# Exercise material
[Start of section]

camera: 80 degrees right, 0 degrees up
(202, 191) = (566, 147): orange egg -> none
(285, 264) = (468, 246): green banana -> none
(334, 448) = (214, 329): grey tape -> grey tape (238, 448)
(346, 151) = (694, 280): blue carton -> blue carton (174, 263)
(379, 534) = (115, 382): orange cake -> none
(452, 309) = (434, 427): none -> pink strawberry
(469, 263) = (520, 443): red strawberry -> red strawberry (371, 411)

[End of section]
[Start of section]

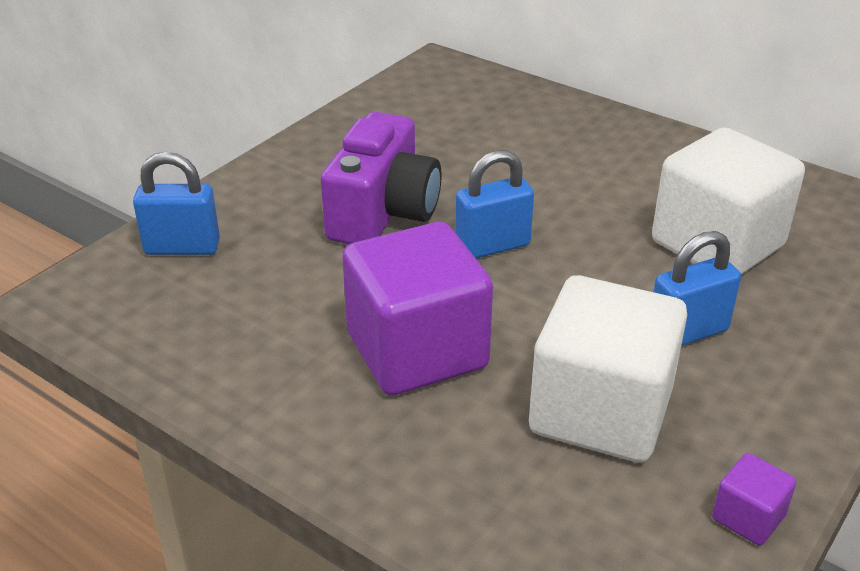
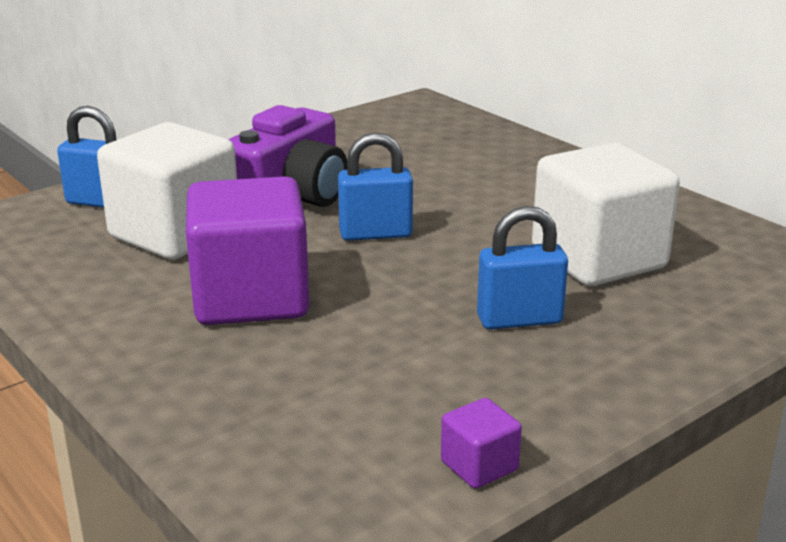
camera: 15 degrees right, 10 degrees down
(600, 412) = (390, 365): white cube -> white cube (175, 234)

[End of section]
[Start of section]

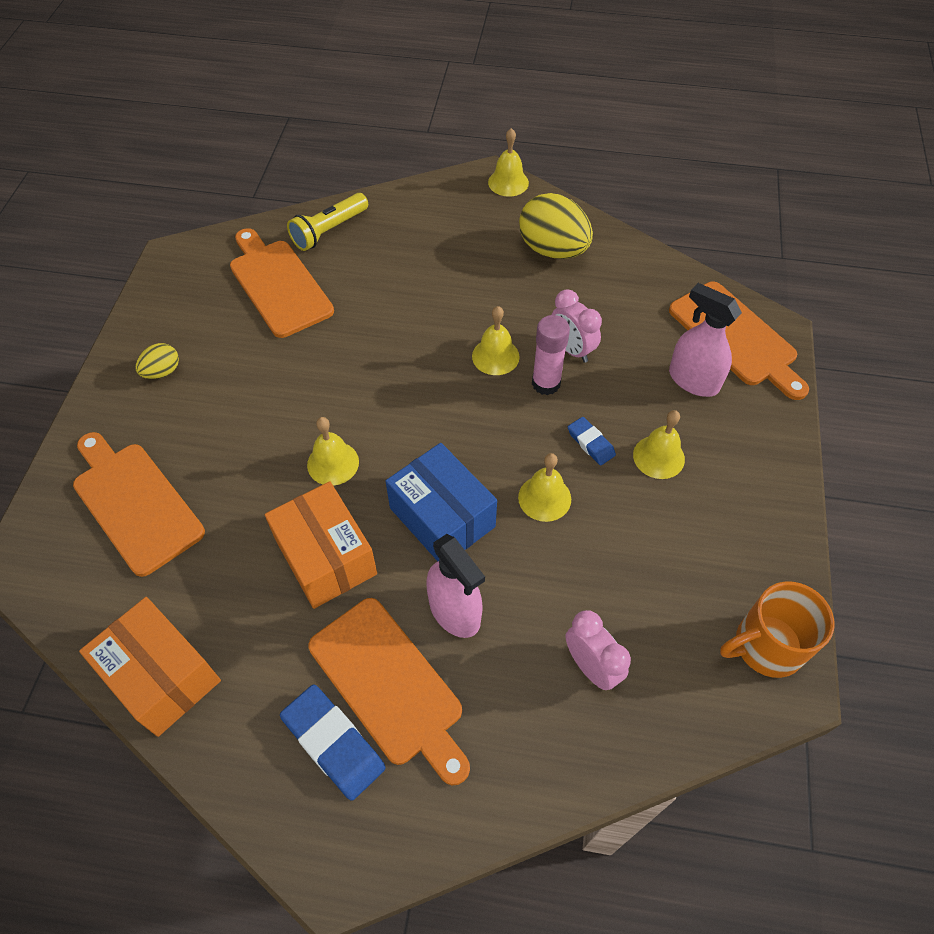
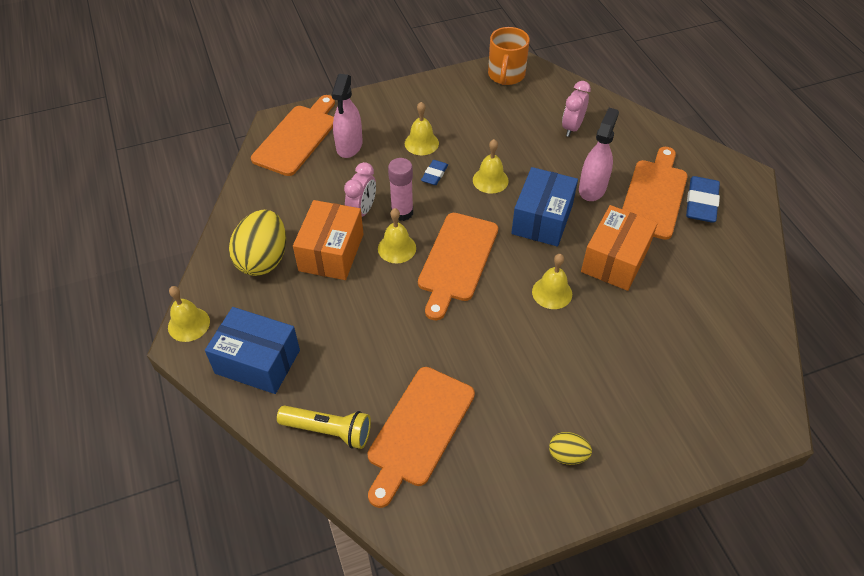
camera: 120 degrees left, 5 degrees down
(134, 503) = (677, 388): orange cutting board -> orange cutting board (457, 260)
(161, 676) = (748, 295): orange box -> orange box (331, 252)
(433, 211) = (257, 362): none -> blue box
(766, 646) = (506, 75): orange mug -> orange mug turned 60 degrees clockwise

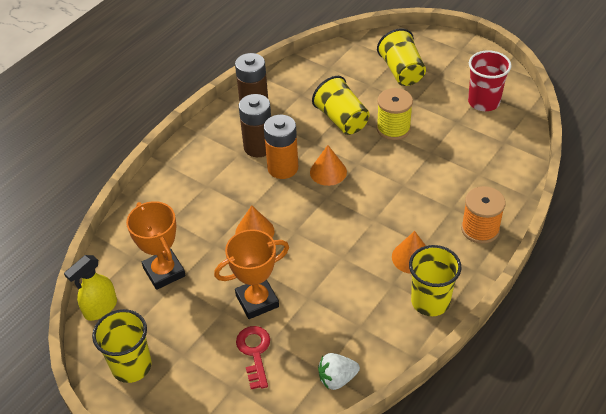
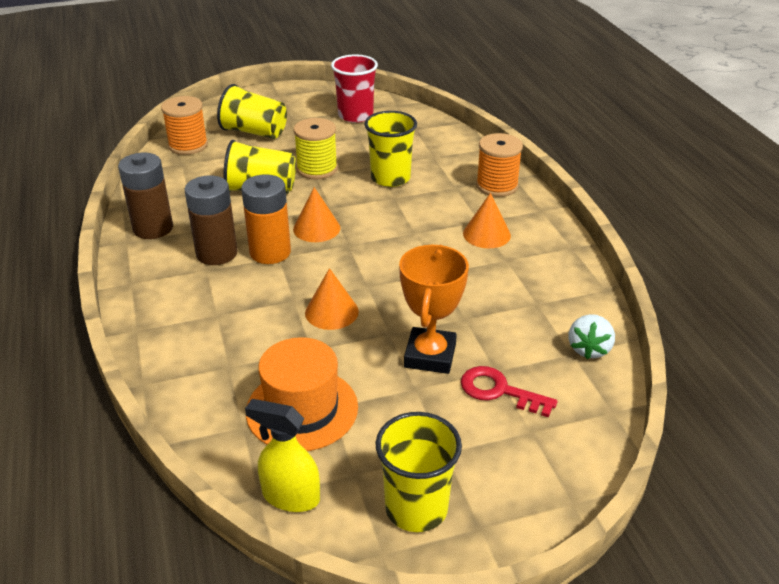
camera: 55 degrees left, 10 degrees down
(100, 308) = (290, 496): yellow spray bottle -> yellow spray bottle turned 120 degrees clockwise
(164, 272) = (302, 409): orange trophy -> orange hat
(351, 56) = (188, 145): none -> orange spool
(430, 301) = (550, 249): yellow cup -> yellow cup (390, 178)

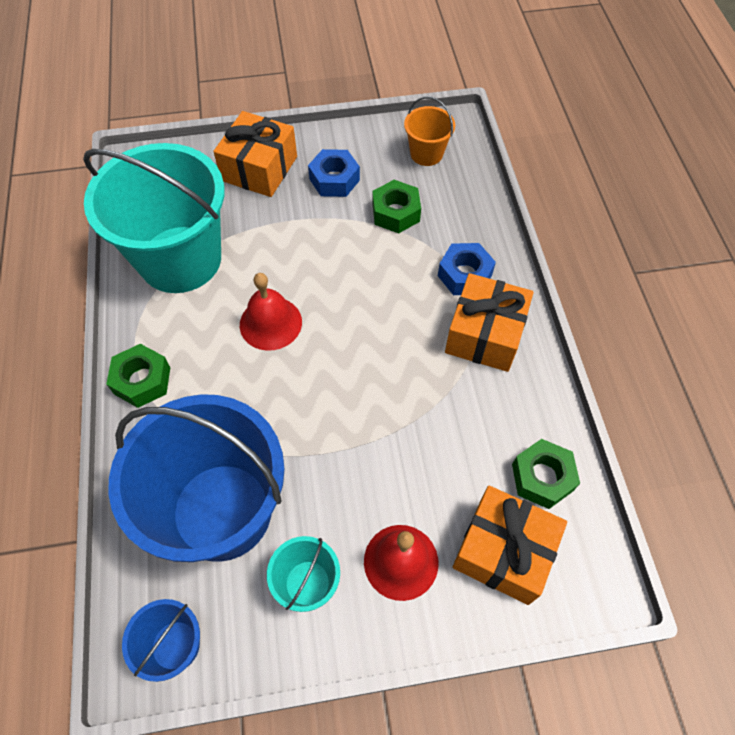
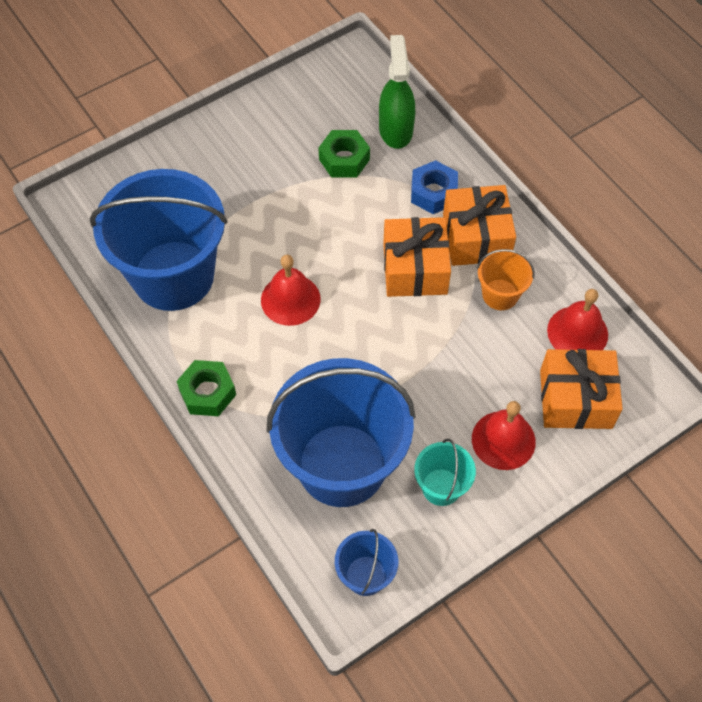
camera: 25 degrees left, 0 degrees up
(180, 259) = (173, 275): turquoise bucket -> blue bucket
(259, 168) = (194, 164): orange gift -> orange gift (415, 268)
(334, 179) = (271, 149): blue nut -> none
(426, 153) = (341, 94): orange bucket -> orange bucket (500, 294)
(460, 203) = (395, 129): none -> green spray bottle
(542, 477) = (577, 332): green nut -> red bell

[End of section]

# Exercise description
What is needed is a copy of every line above in which "none" appears.

# Written answer
(202, 191) = (566, 147): orange egg -> none
(285, 264) = (468, 246): green banana -> none
(379, 534) = (115, 382): orange cake -> none
(452, 309) = (434, 427): none -> pink strawberry
(433, 211) = (257, 362): none -> blue box
(351, 56) = (188, 145): none -> orange spool
(334, 179) = (271, 149): blue nut -> none
(460, 203) = (395, 129): none -> green spray bottle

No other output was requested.